Work instruction
Output only the lines of the entries that follow, starting at the one with "black car: none" and running down to the one with "turquoise house: [204,79,276,143]", both included and unchanged.

Given records
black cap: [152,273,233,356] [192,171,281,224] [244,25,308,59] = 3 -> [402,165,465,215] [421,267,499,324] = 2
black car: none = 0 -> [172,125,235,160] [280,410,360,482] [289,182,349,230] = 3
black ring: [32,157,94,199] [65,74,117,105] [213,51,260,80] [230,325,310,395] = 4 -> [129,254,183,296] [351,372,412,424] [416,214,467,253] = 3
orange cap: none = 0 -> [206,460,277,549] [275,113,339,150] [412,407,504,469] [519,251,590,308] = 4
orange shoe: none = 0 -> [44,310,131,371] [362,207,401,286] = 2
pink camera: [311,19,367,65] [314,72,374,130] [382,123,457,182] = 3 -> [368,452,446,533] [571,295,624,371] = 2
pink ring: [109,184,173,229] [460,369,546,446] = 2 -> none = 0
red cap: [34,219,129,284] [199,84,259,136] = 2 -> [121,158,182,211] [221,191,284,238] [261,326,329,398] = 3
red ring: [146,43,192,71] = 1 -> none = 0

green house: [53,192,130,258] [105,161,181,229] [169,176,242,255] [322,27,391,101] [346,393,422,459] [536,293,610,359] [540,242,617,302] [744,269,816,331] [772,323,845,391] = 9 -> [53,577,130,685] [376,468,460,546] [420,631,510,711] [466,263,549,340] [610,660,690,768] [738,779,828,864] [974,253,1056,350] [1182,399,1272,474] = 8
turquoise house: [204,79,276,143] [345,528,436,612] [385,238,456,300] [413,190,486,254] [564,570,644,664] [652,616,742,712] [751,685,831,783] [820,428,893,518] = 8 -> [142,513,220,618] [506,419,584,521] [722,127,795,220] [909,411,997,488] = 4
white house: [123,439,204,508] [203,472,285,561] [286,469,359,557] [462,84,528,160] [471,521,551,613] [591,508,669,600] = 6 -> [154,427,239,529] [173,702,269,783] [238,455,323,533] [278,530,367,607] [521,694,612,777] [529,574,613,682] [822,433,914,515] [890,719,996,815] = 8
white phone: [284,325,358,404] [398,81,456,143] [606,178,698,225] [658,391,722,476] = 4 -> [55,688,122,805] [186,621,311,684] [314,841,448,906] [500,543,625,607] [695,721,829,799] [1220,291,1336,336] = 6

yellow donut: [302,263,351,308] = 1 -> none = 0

Result of this exercise
black car: none = 0 -> [172,125,235,160] [280,410,360,482] [289,182,349,230] = 3
black ring: [32,157,94,199] [65,74,117,105] [213,51,260,80] [230,325,310,395] = 4 -> [129,254,183,296] [351,372,412,424] [416,214,467,253] = 3
orange cap: none = 0 -> [206,460,277,549] [275,113,339,150] [412,407,504,469] [519,251,590,308] = 4
orange shoe: none = 0 -> [44,310,131,371] [362,207,401,286] = 2
pink camera: [311,19,367,65] [314,72,374,130] [382,123,457,182] = 3 -> [368,452,446,533] [571,295,624,371] = 2
pink ring: [109,184,173,229] [460,369,546,446] = 2 -> none = 0
red cap: [34,219,129,284] [199,84,259,136] = 2 -> [121,158,182,211] [221,191,284,238] [261,326,329,398] = 3
red ring: [146,43,192,71] = 1 -> none = 0

green house: [53,192,130,258] [105,161,181,229] [169,176,242,255] [322,27,391,101] [346,393,422,459] [536,293,610,359] [540,242,617,302] [744,269,816,331] [772,323,845,391] = 9 -> [53,577,130,685] [376,468,460,546] [420,631,510,711] [466,263,549,340] [610,660,690,768] [738,779,828,864] [974,253,1056,350] [1182,399,1272,474] = 8
turquoise house: [204,79,276,143] [345,528,436,612] [385,238,456,300] [413,190,486,254] [564,570,644,664] [652,616,742,712] [751,685,831,783] [820,428,893,518] = 8 -> [142,513,220,618] [506,419,584,521] [722,127,795,220] [909,411,997,488] = 4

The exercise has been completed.